Apart from the images, reproduce every record word for word.

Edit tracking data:
○ ○ ○
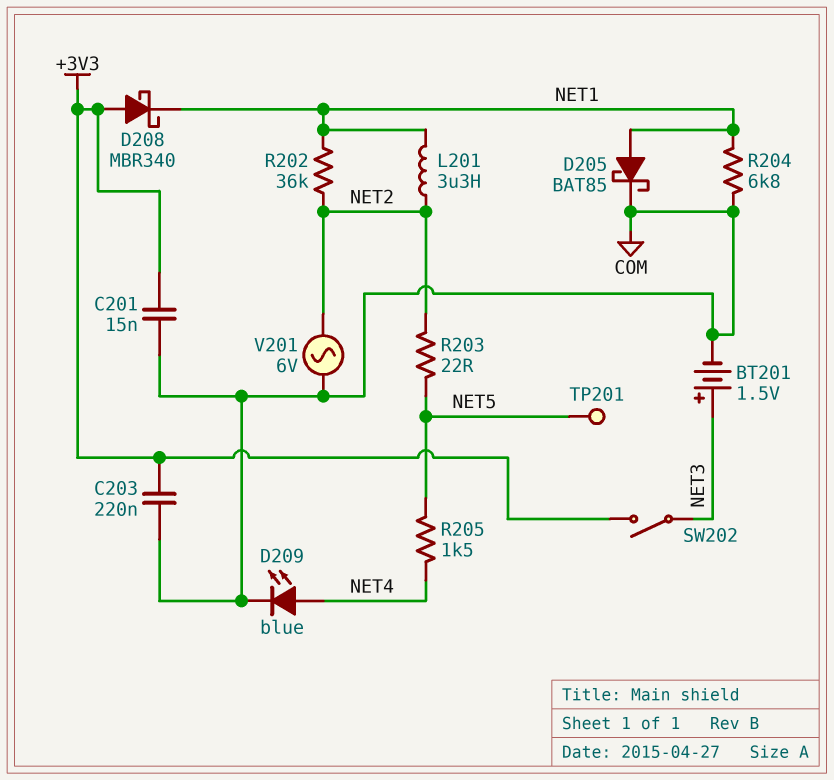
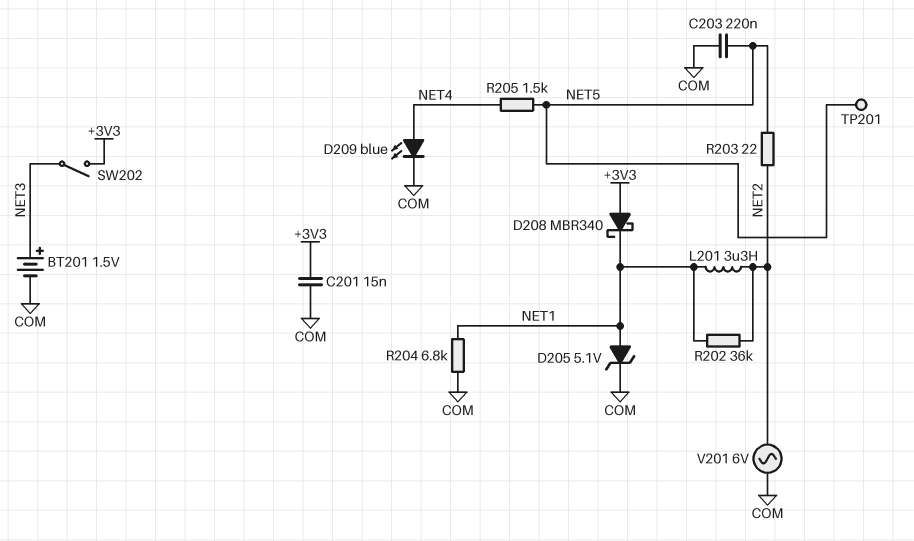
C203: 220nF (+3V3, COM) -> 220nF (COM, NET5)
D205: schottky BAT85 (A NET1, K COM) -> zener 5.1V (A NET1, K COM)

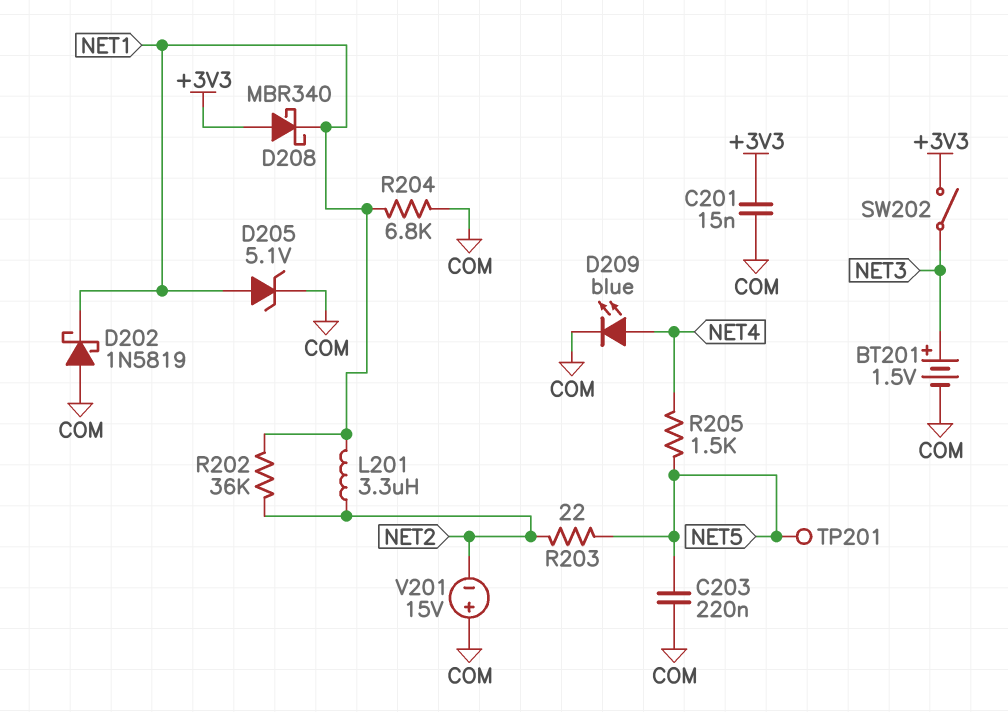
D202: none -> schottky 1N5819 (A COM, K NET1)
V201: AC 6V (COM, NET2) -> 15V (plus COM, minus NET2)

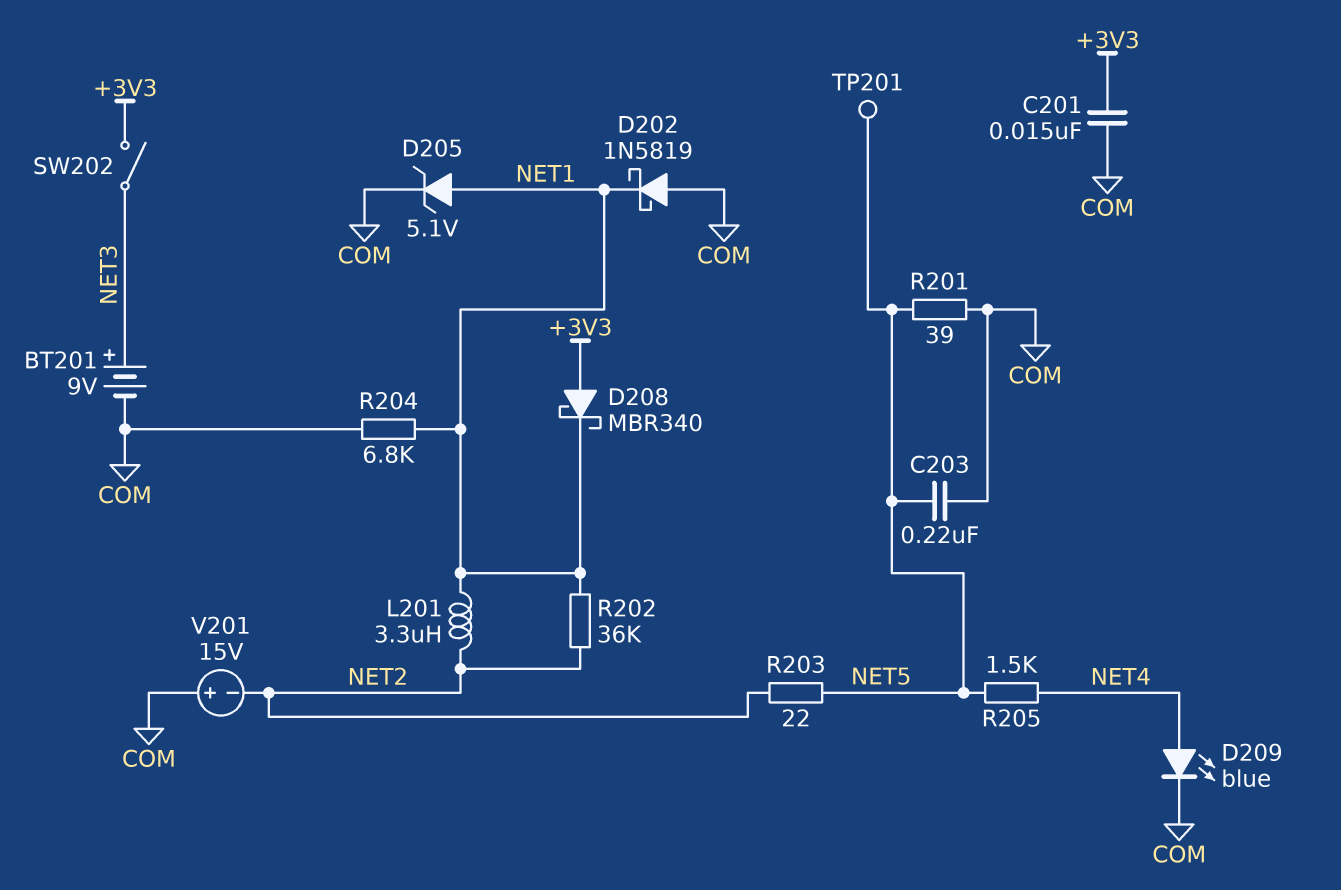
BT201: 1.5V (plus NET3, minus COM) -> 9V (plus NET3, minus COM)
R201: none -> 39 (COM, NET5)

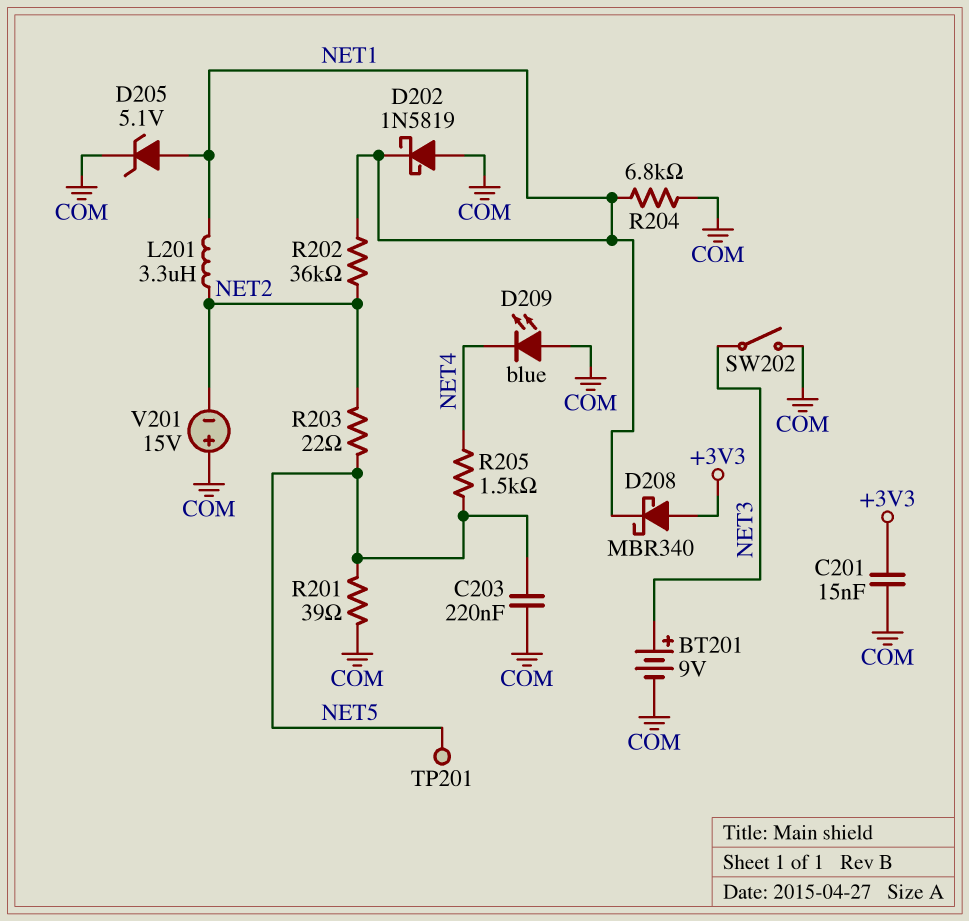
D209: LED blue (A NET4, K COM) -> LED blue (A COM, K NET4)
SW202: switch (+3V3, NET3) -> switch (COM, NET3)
○ ○ ○
## Reply
C203: 220nF (+3V3, COM) -> 220nF (COM, NET5)
D205: schottky BAT85 (A NET1, K COM) -> zener 5.1V (A NET1, K COM)

D202: none -> schottky 1N5819 (A COM, K NET1)
V201: AC 6V (COM, NET2) -> 15V (plus COM, minus NET2)

BT201: 1.5V (plus NET3, minus COM) -> 9V (plus NET3, minus COM)
R201: none -> 39 (COM, NET5)

D209: LED blue (A NET4, K COM) -> LED blue (A COM, K NET4)
SW202: switch (+3V3, NET3) -> switch (COM, NET3)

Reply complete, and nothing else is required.